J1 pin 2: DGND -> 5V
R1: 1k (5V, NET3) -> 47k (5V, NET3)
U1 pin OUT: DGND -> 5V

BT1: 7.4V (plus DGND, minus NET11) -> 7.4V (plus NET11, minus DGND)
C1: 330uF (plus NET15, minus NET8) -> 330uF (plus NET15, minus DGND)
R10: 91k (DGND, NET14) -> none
= = =
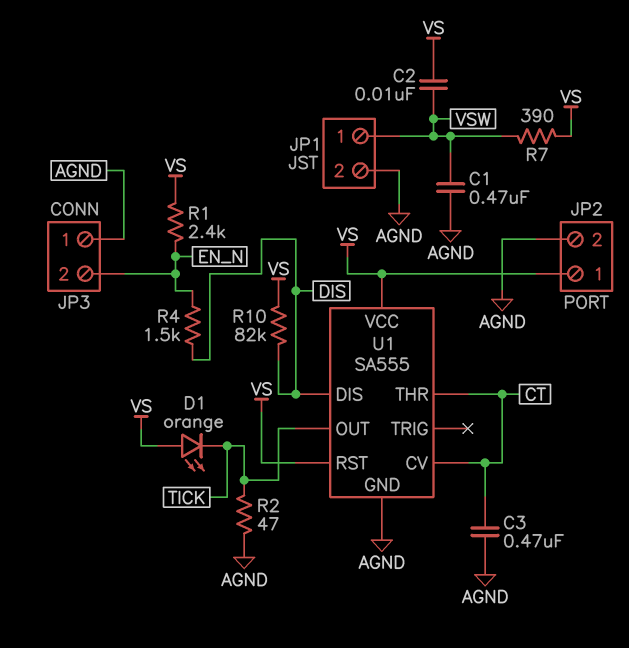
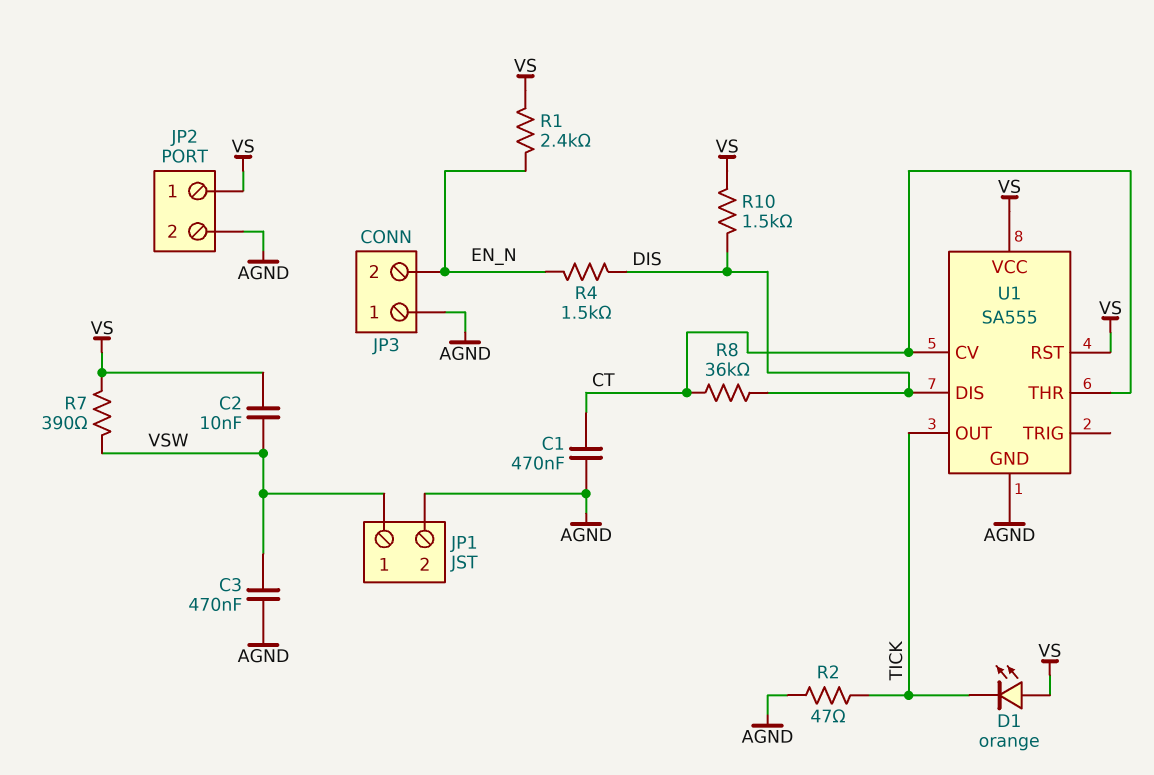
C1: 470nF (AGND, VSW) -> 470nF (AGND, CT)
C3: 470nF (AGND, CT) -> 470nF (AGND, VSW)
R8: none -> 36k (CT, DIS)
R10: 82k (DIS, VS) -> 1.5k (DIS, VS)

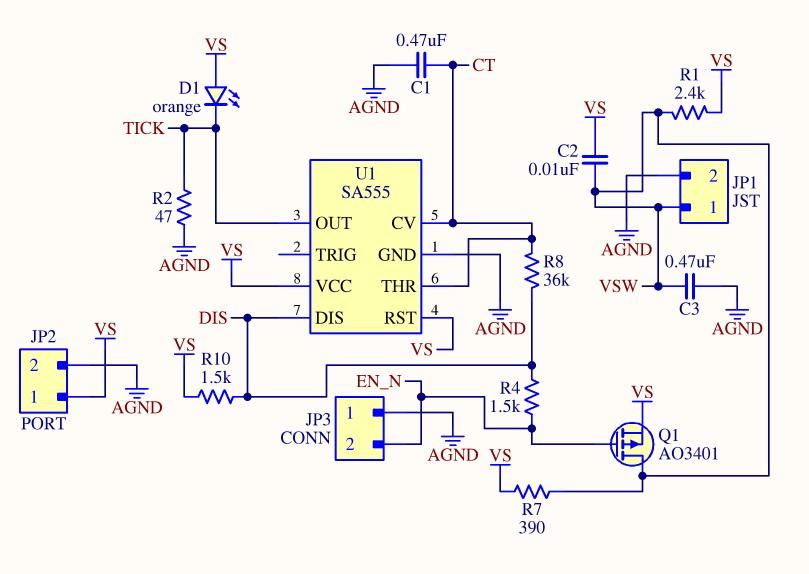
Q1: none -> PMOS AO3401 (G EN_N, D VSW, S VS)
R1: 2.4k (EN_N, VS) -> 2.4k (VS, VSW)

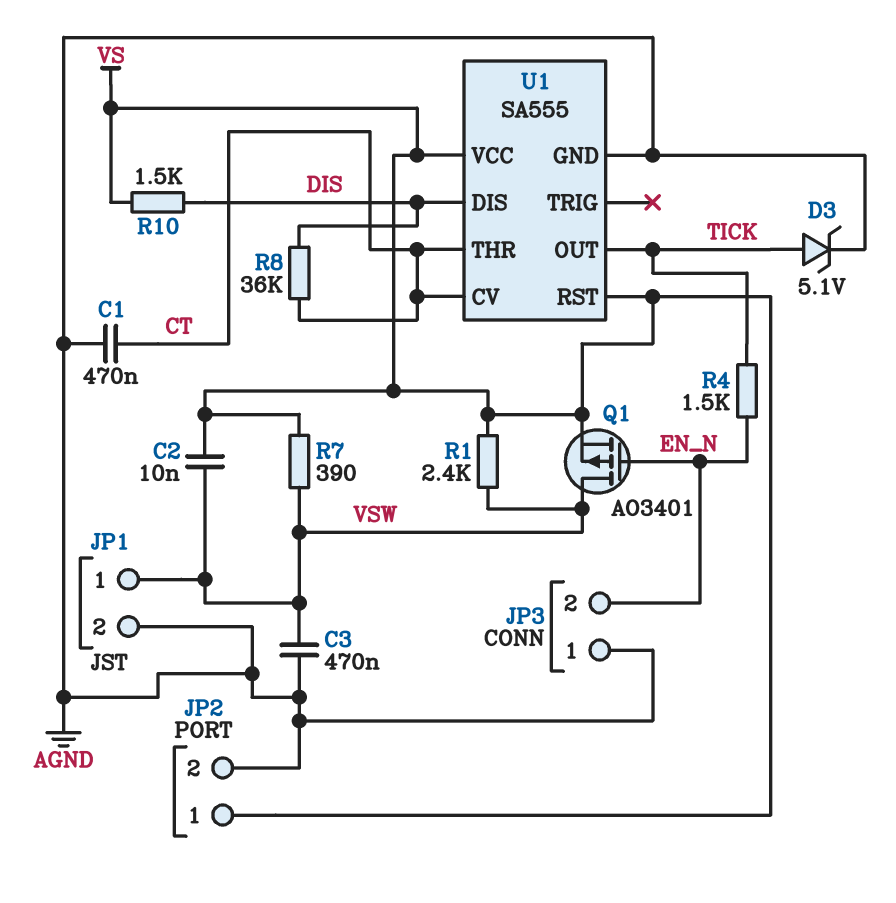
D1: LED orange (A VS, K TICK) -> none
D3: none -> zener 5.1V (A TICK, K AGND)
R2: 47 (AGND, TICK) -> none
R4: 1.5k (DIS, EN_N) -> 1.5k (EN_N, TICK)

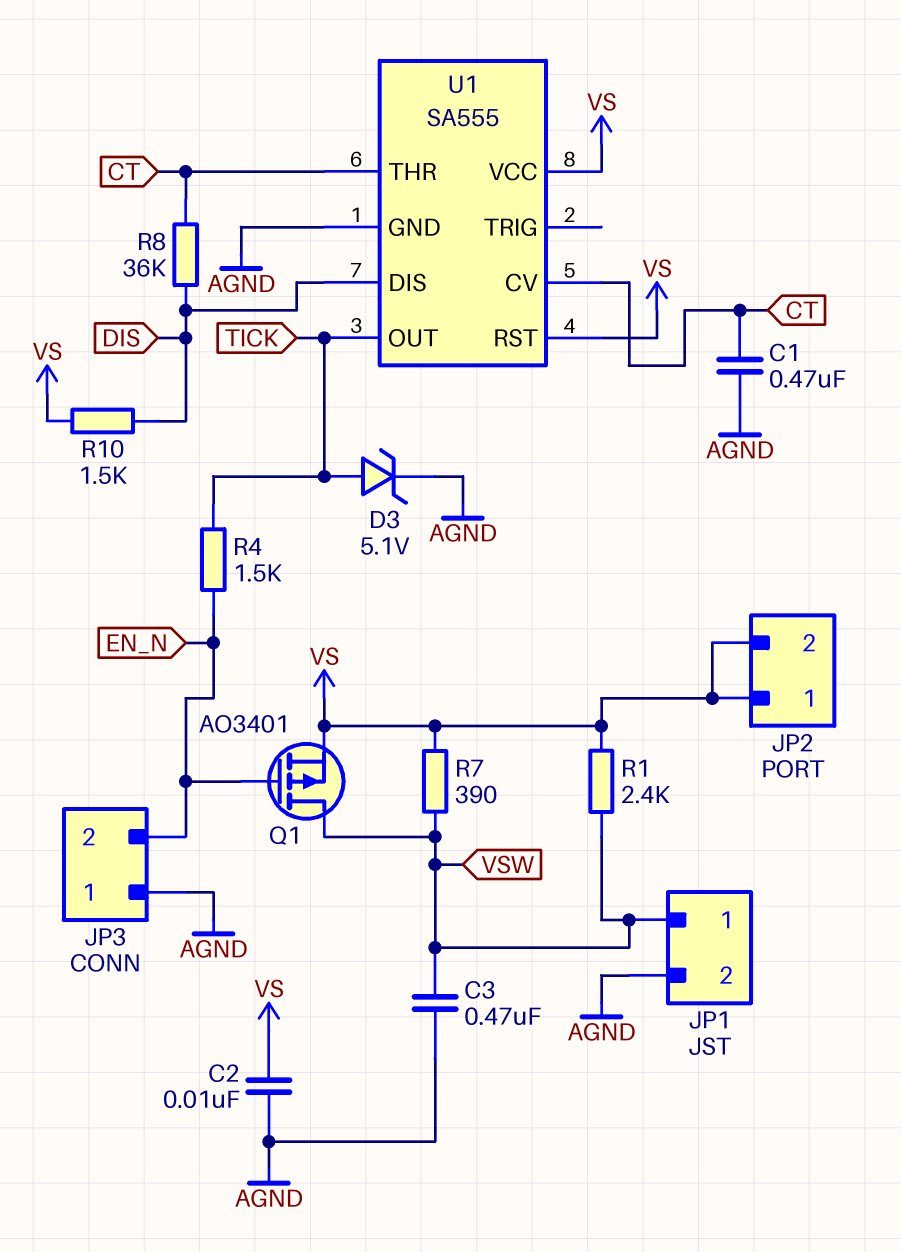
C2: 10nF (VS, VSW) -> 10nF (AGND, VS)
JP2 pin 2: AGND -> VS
= = =
Assigned task: Give exactly the lines above that run from the line with "D1: LED orange (A VS, K TICK) -> none" to the line with "JP2 pin 2: AGND -> VS", both included, leaving every picture out.

Exercise answer:
D1: LED orange (A VS, K TICK) -> none
D3: none -> zener 5.1V (A TICK, K AGND)
R2: 47 (AGND, TICK) -> none
R4: 1.5k (DIS, EN_N) -> 1.5k (EN_N, TICK)

C2: 10nF (VS, VSW) -> 10nF (AGND, VS)
JP2 pin 2: AGND -> VS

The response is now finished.